Exercise instructions: Count the lines in the rows below that contain the string "bass", and reply with that number alone.

▶

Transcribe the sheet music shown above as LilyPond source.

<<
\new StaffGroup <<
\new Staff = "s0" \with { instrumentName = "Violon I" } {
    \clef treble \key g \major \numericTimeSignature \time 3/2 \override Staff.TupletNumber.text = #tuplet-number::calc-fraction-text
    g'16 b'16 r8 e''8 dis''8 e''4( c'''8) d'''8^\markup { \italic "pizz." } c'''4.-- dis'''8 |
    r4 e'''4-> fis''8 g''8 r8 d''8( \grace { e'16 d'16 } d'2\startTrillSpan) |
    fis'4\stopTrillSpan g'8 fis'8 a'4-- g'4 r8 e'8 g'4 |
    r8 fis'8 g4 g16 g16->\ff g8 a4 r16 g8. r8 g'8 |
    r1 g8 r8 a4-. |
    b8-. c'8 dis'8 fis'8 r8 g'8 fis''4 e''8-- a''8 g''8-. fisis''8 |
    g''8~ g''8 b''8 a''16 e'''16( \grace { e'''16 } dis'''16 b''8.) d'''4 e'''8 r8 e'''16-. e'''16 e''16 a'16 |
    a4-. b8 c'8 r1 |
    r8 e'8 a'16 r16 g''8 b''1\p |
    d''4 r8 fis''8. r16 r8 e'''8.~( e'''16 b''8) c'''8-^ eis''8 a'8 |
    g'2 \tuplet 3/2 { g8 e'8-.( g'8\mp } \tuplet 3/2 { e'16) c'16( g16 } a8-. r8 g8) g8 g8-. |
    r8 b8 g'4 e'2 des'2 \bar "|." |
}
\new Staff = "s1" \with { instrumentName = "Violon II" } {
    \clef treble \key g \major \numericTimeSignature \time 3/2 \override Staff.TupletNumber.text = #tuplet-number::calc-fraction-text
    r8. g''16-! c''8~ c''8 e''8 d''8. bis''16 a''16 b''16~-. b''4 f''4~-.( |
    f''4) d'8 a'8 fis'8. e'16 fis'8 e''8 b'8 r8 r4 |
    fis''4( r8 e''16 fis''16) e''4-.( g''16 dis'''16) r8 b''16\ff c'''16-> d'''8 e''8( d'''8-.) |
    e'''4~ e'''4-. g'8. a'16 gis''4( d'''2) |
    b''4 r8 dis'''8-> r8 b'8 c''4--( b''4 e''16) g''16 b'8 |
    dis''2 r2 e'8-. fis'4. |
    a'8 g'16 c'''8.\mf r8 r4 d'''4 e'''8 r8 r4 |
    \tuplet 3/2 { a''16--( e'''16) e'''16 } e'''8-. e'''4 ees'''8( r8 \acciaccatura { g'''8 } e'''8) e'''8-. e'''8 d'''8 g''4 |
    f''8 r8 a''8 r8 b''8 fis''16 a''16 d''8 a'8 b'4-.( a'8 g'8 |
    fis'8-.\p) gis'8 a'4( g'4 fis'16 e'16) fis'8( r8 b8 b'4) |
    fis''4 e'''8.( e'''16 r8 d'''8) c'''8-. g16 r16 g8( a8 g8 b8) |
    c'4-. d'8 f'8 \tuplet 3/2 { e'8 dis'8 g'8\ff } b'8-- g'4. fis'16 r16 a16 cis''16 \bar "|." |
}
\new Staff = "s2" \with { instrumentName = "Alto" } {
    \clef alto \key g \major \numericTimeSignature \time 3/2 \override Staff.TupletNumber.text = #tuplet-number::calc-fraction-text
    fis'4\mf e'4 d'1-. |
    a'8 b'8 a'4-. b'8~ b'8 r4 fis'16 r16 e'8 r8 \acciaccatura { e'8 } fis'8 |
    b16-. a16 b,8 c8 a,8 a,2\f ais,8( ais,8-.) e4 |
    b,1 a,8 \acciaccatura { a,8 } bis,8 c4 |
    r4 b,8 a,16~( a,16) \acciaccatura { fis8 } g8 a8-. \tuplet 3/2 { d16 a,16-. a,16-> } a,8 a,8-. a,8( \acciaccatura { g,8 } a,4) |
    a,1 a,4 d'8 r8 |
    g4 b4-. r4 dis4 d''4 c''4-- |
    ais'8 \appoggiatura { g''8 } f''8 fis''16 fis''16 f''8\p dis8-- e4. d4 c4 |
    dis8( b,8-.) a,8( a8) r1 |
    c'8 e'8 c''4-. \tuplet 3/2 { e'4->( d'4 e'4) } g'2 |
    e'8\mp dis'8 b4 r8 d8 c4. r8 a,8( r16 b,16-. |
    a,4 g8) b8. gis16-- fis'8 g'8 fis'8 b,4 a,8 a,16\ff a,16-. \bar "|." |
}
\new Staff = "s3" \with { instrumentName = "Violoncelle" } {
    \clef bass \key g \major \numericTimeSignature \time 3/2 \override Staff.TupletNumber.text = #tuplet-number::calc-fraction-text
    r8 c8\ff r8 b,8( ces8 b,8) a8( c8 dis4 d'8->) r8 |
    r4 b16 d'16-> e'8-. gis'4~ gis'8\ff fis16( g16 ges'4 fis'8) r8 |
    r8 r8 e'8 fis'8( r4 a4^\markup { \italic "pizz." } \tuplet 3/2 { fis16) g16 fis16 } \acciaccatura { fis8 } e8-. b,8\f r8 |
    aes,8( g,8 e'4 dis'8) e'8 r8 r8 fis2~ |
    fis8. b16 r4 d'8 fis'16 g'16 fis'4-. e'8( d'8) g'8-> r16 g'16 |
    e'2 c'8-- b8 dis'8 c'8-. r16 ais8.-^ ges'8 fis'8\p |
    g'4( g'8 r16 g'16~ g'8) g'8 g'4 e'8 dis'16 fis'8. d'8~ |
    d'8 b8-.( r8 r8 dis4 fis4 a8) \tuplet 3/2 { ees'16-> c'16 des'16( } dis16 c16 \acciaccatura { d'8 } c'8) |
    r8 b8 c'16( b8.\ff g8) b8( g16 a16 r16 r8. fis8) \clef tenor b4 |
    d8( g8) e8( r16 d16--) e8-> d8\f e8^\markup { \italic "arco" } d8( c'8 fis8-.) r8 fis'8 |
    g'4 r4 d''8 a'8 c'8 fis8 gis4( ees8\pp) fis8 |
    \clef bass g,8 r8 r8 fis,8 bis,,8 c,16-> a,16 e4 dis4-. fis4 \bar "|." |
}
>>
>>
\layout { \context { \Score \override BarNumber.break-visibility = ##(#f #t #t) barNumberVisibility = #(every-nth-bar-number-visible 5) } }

◀

Complete output: 2